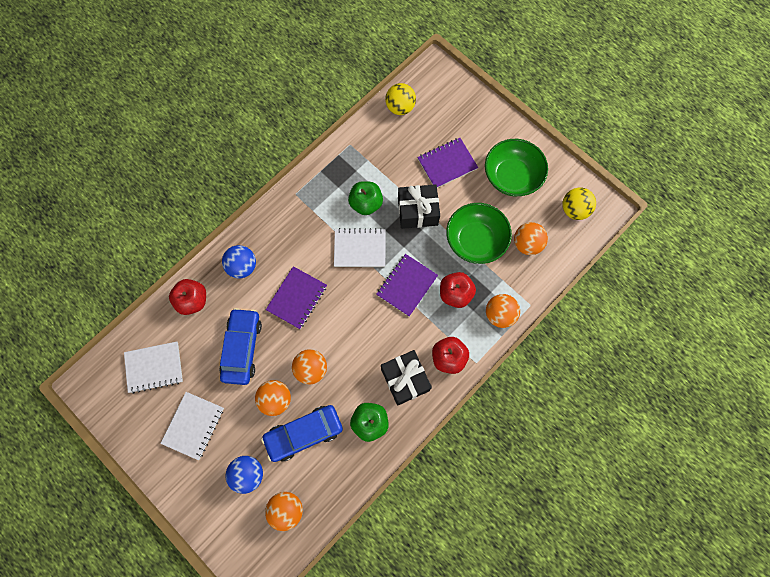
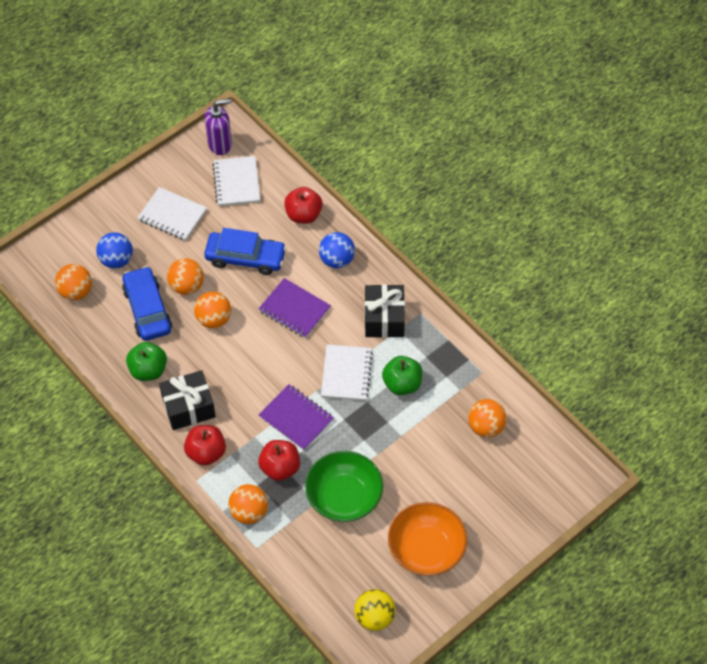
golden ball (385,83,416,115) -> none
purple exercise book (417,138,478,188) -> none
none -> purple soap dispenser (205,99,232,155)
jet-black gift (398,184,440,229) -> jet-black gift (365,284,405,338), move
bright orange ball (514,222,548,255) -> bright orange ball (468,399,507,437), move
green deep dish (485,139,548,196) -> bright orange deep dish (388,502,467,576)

* ASSIGNMENT:
Using the material above, print word for word the lines from the one holding "bright orange ball (514,222,548,255)" through the last line.

* REPLY:
bright orange ball (514,222,548,255) -> bright orange ball (468,399,507,437), move
green deep dish (485,139,548,196) -> bright orange deep dish (388,502,467,576)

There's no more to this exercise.